Description of the task: Give the data as a Markdown table with the columns Row and Line, putting each line's number in Row and the line in Line and omitting blank lines. Begin at the first line of the data and stop after the line that contains "Vito: 11:05 -> 11:04".

Provided information:
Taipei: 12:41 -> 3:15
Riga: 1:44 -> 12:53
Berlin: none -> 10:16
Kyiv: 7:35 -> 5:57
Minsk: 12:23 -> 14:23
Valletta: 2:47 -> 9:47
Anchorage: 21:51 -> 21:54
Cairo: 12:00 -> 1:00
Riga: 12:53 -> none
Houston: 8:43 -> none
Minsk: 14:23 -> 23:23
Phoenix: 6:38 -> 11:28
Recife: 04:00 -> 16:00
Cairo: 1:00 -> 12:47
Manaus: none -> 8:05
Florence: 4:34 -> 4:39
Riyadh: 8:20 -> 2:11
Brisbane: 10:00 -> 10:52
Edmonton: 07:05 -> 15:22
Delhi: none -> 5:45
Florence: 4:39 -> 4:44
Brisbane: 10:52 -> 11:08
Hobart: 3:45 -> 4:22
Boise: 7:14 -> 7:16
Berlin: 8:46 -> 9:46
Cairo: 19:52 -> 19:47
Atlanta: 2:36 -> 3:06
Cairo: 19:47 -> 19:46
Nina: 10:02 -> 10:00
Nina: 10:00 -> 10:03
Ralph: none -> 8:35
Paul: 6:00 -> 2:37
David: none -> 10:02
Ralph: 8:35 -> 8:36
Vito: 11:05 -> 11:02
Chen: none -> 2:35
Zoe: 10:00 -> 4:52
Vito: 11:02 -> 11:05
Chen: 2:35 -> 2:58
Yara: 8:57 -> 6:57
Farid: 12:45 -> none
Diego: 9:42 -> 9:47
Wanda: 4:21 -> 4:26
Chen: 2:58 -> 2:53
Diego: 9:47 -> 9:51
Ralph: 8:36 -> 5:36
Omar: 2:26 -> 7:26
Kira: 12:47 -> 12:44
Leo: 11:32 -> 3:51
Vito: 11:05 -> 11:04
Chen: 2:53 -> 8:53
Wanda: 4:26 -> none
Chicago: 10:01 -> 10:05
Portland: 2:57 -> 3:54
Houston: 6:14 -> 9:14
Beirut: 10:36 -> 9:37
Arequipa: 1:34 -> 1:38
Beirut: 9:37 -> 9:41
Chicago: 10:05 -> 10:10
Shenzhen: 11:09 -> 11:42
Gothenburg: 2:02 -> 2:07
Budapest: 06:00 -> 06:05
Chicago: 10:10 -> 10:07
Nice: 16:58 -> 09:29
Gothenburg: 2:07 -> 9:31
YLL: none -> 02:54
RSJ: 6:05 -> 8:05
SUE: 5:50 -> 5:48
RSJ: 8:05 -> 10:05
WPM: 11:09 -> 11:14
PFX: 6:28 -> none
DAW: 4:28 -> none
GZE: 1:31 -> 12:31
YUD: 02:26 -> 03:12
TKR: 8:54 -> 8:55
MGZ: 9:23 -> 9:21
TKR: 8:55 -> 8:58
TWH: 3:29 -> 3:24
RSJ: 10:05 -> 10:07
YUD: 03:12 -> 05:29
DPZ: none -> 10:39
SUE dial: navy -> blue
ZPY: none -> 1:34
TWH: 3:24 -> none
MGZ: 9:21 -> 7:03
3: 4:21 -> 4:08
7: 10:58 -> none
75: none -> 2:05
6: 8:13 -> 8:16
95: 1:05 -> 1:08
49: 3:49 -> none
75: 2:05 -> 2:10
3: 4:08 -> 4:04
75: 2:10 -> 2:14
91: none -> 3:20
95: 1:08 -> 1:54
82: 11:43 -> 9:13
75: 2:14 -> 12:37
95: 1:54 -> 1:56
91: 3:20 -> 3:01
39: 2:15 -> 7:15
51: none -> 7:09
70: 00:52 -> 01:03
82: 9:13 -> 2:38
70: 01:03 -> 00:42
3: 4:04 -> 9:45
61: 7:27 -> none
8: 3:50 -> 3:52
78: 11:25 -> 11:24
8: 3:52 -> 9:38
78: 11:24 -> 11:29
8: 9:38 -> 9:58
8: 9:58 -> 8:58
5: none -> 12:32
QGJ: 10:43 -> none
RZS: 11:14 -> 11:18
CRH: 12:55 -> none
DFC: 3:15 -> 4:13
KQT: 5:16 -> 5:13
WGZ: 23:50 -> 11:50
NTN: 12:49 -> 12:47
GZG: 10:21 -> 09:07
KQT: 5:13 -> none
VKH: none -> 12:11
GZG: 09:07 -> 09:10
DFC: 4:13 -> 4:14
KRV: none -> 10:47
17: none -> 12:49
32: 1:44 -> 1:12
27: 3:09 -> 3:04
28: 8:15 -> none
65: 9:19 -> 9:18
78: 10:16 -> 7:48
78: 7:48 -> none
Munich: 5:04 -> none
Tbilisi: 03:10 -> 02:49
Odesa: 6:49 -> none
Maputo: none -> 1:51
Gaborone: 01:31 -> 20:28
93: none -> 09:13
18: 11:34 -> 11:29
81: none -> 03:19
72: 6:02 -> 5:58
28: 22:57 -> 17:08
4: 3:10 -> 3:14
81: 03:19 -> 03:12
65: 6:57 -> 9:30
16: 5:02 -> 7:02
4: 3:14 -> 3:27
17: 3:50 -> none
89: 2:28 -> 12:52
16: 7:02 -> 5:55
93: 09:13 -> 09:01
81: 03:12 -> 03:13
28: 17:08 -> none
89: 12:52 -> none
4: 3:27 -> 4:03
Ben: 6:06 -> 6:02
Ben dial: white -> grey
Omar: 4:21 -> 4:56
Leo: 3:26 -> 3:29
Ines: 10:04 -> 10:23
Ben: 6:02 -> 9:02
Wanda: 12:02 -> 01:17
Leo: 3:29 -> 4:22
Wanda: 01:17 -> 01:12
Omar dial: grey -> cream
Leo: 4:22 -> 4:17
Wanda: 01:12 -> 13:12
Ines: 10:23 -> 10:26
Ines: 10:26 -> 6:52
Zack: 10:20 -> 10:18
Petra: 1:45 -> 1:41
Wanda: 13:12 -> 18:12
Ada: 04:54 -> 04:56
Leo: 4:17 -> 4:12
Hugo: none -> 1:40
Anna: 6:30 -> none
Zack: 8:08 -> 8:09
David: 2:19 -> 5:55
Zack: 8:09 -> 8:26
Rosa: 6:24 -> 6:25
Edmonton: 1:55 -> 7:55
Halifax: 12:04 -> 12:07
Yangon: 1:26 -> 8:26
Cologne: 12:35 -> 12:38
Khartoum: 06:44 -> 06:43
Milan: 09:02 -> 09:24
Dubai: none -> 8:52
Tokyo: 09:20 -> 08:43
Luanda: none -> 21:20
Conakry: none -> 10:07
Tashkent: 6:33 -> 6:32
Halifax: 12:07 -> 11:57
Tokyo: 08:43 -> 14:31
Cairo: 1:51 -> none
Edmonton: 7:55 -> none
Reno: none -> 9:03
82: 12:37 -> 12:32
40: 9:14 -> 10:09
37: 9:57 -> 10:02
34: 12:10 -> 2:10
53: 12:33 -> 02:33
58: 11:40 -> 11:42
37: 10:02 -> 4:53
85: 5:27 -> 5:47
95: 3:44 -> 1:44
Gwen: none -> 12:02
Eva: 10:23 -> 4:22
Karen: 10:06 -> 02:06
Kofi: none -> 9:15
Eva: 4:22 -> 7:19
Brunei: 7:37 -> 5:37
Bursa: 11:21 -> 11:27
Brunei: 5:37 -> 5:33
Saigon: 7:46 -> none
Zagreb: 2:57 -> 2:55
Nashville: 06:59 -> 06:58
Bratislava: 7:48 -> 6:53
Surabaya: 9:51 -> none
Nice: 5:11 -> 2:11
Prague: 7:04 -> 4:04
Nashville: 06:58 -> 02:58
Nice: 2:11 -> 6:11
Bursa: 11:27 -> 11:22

Response to the task:
| Row | Line |
|---|---|
| 1 | Taipei: 12:41 -> 3:15 |
| 2 | Riga: 1:44 -> 12:53 |
| 3 | Berlin: none -> 10:16 |
| 4 | Kyiv: 7:35 -> 5:57 |
| 5 | Minsk: 12:23 -> 14:23 |
| 6 | Valletta: 2:47 -> 9:47 |
| 7 | Anchorage: 21:51 -> 21:54 |
| 8 | Cairo: 12:00 -> 1:00 |
| 9 | Riga: 12:53 -> none |
| 10 | Houston: 8:43 -> none |
| 11 | Minsk: 14:23 -> 23:23 |
| 12 | Phoenix: 6:38 -> 11:28 |
| 13 | Recife: 04:00 -> 16:00 |
| 14 | Cairo: 1:00 -> 12:47 |
| 15 | Manaus: none -> 8:05 |
| 16 | Florence: 4:34 -> 4:39 |
| 17 | Riyadh: 8:20 -> 2:11 |
| 18 | Brisbane: 10:00 -> 10:52 |
| 19 | Edmonton: 07:05 -> 15:22 |
| 20 | Delhi: none -> 5:45 |
| 21 | Florence: 4:39 -> 4:44 |
| 22 | Brisbane: 10:52 -> 11:08 |
| 23 | Hobart: 3:45 -> 4:22 |
| 24 | Boise: 7:14 -> 7:16 |
| 25 | Berlin: 8:46 -> 9:46 |
| 26 | Cairo: 19:52 -> 19:47 |
| 27 | Atlanta: 2:36 -> 3:06 |
| 28 | Cairo: 19:47 -> 19:46 |
| 29 | Nina: 10:02 -> 10:00 |
| 30 | Nina: 10:00 -> 10:03 |
| 31 | Ralph: none -> 8:35 |
| 32 | Paul: 6:00 -> 2:37 |
| 33 | David: none -> 10:02 |
| 34 | Ralph: 8:35 -> 8:36 |
| 35 | Vito: 11:05 -> 11:02 |
| 36 | Chen: none -> 2:35 |
| 37 | Zoe: 10:00 -> 4:52 |
| 38 | Vito: 11:02 -> 11:05 |
| 39 | Chen: 2:35 -> 2:58 |
| 40 | Yara: 8:57 -> 6:57 |
| 41 | Farid: 12:45 -> none |
| 42 | Diego: 9:42 -> 9:47 |
| 43 | Wanda: 4:21 -> 4:26 |
| 44 | Chen: 2:58 -> 2:53 |
| 45 | Diego: 9:47 -> 9:51 |
| 46 | Ralph: 8:36 -> 5:36 |
| 47 | Omar: 2:26 -> 7:26 |
| 48 | Kira: 12:47 -> 12:44 |
| 49 | Leo: 11:32 -> 3:51 |
| 50 | Vito: 11:05 -> 11:04 |